## What the task asks
Between the line containing "orange plate C1" and the line containing "purple plate G5" lies a run of lines; give that run again exactly, with both of those lines, and nothing else from the entries below.

(Records from a dataset)
———
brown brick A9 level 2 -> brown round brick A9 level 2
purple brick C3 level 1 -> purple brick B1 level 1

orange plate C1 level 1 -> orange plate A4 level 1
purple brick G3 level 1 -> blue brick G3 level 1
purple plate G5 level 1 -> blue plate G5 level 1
———
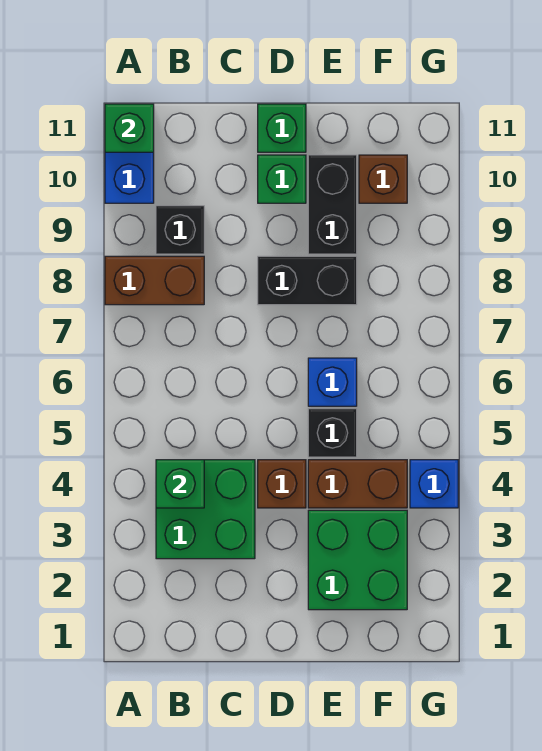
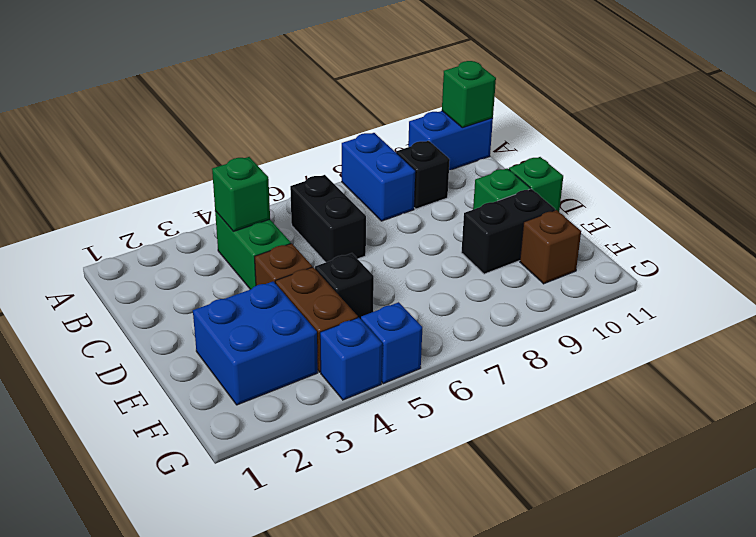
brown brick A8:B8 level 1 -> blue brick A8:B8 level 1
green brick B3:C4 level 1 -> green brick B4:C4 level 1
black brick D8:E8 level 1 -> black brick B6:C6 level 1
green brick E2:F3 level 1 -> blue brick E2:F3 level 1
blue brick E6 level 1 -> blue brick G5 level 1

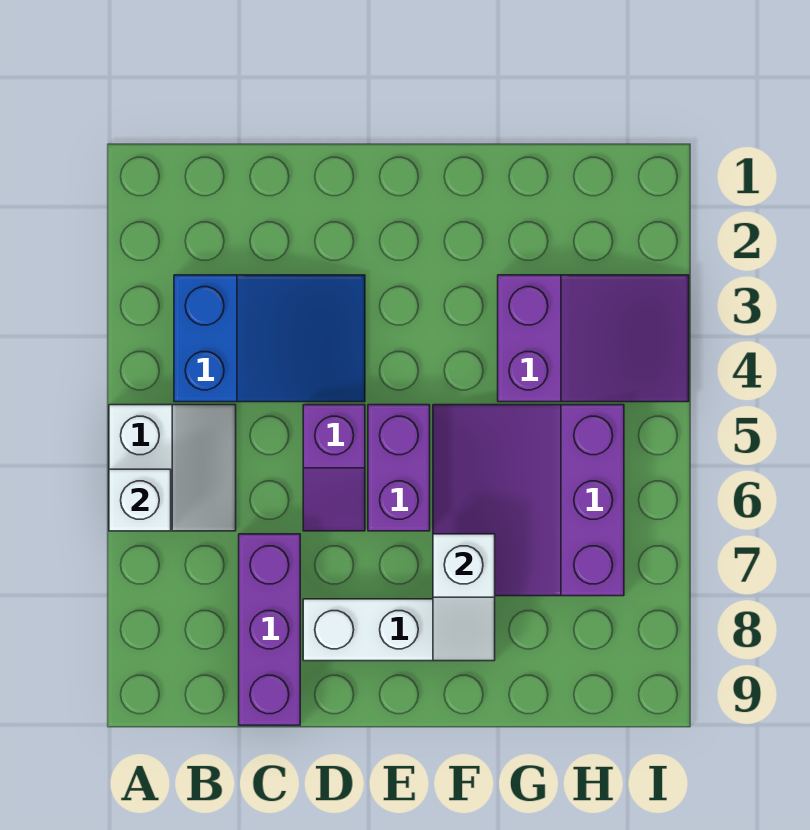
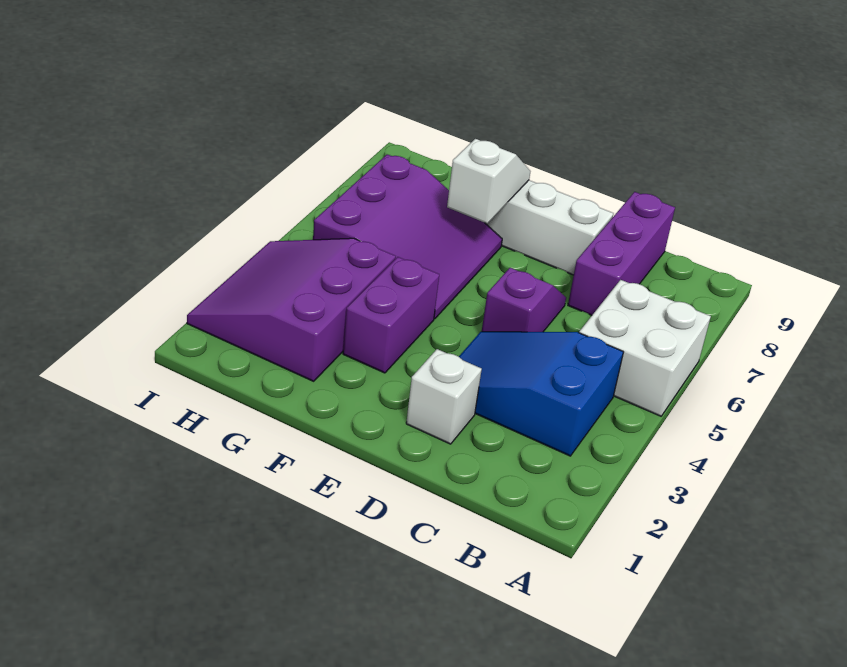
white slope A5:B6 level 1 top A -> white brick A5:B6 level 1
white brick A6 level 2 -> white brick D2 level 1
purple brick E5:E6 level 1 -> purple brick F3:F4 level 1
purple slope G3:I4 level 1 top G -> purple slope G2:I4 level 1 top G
———
## Written reply
orange plate C1 level 1 -> orange plate A4 level 1
purple brick G3 level 1 -> blue brick G3 level 1
purple plate G5 level 1 -> blue plate G5 level 1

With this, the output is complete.